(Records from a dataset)
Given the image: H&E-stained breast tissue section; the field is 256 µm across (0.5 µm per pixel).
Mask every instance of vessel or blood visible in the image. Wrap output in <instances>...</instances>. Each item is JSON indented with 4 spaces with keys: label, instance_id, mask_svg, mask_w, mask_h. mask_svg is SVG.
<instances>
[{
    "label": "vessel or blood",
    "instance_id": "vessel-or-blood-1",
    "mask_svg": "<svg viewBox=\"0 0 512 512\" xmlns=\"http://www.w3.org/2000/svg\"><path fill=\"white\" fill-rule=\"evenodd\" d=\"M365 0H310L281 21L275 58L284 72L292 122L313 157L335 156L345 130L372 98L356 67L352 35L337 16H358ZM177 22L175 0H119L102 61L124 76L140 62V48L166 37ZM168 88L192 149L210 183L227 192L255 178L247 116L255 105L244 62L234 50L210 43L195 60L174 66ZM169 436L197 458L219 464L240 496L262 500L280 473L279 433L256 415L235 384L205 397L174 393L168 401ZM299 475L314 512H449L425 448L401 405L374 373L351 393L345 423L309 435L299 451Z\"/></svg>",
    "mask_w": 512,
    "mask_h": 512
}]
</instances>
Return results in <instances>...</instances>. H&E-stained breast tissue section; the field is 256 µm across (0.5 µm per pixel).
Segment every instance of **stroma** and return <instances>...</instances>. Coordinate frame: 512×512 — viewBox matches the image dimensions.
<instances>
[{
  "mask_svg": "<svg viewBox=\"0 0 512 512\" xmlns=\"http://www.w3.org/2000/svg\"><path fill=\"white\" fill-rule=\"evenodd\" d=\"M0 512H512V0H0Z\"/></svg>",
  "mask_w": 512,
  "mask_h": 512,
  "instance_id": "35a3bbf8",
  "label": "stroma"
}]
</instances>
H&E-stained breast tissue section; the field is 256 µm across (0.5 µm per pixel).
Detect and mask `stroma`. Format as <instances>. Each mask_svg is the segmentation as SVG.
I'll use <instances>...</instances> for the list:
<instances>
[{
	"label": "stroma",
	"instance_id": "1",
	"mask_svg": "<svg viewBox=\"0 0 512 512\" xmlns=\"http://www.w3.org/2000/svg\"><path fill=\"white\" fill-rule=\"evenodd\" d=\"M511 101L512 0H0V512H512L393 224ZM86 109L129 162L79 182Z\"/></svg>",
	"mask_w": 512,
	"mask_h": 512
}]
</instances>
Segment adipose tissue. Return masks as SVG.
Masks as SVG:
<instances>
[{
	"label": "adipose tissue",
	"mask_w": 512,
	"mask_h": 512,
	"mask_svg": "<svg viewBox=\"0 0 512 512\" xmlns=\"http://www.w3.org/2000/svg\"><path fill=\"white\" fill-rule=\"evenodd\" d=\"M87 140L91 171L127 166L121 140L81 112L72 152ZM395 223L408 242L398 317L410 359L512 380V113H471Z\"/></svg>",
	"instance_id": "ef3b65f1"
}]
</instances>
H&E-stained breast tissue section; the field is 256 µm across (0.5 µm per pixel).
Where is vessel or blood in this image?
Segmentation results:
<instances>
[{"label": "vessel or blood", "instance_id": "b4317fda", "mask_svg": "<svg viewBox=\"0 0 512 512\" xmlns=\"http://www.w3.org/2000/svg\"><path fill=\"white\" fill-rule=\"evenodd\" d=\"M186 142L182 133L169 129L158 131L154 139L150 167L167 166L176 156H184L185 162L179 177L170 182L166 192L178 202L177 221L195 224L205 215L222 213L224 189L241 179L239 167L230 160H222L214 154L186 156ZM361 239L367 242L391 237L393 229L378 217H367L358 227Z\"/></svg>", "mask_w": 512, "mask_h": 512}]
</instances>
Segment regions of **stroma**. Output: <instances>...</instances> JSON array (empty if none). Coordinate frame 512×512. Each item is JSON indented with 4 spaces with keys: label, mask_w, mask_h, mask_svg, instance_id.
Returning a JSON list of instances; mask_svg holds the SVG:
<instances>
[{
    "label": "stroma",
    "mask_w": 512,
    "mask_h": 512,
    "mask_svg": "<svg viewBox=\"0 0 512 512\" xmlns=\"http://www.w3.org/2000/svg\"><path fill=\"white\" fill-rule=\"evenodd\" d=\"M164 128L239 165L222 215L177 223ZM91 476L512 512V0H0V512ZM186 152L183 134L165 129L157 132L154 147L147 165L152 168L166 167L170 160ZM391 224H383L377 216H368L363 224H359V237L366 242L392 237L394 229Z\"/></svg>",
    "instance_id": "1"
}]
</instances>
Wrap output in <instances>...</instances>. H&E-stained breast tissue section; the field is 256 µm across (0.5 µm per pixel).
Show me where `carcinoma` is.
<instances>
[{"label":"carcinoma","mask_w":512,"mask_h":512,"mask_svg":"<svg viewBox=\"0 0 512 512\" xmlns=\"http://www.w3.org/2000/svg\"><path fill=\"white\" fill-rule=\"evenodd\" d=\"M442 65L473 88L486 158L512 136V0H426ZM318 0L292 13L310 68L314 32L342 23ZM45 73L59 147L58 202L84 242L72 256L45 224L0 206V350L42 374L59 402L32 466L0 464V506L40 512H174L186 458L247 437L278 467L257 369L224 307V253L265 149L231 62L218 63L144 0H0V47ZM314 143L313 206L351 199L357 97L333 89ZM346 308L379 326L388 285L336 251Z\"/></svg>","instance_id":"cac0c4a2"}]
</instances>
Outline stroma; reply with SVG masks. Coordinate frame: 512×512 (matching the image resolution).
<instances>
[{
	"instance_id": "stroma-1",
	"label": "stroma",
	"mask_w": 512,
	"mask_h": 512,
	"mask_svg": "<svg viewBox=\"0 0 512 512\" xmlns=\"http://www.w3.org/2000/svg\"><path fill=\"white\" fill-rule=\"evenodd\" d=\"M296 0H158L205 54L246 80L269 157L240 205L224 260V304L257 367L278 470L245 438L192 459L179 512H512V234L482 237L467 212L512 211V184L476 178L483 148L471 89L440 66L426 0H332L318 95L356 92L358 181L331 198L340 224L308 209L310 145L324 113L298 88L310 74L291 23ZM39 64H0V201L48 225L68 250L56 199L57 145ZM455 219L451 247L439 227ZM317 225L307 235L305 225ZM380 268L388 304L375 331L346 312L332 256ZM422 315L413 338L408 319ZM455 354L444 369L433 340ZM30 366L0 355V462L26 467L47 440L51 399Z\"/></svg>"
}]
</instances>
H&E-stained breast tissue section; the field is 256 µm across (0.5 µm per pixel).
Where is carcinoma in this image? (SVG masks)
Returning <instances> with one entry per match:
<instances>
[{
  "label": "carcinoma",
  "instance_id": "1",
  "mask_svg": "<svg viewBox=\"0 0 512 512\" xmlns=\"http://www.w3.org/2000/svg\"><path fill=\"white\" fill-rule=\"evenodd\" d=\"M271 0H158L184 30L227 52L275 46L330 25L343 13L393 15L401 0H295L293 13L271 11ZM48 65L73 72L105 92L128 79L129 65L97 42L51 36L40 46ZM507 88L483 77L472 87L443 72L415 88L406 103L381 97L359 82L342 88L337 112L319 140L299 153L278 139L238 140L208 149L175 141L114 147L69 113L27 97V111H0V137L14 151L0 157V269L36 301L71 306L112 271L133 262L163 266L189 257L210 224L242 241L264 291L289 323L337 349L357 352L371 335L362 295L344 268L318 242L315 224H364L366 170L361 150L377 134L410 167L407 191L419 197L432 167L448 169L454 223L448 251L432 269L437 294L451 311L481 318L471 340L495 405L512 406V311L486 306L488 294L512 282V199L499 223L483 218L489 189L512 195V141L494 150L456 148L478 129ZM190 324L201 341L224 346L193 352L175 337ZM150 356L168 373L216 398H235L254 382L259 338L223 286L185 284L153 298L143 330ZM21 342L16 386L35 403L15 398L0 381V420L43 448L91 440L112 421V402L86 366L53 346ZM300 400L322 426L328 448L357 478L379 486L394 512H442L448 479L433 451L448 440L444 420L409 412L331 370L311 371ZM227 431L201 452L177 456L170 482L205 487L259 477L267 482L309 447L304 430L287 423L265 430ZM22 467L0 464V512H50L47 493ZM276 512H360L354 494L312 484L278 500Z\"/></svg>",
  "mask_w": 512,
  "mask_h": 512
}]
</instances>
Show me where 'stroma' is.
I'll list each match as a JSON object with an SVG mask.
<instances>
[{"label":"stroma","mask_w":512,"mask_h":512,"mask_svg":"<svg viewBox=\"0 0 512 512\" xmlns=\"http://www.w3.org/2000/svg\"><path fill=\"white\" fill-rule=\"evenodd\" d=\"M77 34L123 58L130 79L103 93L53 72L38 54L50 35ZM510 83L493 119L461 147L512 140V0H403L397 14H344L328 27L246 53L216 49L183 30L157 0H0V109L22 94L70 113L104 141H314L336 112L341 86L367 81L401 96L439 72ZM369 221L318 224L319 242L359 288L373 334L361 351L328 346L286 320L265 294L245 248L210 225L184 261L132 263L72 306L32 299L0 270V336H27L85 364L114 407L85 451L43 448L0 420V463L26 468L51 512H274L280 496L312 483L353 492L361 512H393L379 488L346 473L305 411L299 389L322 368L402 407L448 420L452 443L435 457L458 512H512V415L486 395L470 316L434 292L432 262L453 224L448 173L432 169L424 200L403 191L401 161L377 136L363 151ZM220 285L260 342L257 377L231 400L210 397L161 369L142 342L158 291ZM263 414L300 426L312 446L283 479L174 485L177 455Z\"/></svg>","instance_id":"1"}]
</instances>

* _What the exercise asks_
Repeat exactly the lines from the one containing "Where is vessel or blood in this image?" to the one containing "Wrap output in <instances>...</instances>. H&E-stained", both lines included, and nothing else.

* _Problem solution_
Where is vessel or blood in this image?
Segmentation results:
<instances>
[{"label": "vessel or blood", "instance_id": "b4317fda", "mask_svg": "<svg viewBox=\"0 0 512 512\" xmlns=\"http://www.w3.org/2000/svg\"><path fill=\"white\" fill-rule=\"evenodd\" d=\"M186 142L182 133L169 129L158 131L154 139L150 167L167 166L176 156H184L185 162L179 177L170 182L166 192L178 202L177 221L195 224L205 215L222 213L224 189L241 179L239 167L230 160H222L214 154L186 156ZM361 239L367 242L391 237L393 229L378 217H367L358 227Z\"/></svg>", "mask_w": 512, "mask_h": 512}]
</instances>
Segment regions of **stroma**. Output: <instances>...</instances> JSON array (empty if none). Coordinate frame 512×512. Each item is JSON indented with 4 spaces with keys: label, mask_w, mask_h, mask_svg, instance_id.
Returning a JSON list of instances; mask_svg holds the SVG:
<instances>
[{
    "label": "stroma",
    "mask_w": 512,
    "mask_h": 512,
    "mask_svg": "<svg viewBox=\"0 0 512 512\" xmlns=\"http://www.w3.org/2000/svg\"><path fill=\"white\" fill-rule=\"evenodd\" d=\"M164 128L239 165L222 215L177 223ZM91 476L512 512V0H0V512ZM186 152L183 134L165 129L157 132L154 147L147 165L152 168L166 167L170 160ZM391 224H383L377 216H368L363 224H359V237L366 242L392 237L394 229Z\"/></svg>",
    "instance_id": "1"
}]
</instances>
Wrap output in <instances>...</instances>. H&E-stained breast tissue section; the field is 256 µm across (0.5 µm per pixel).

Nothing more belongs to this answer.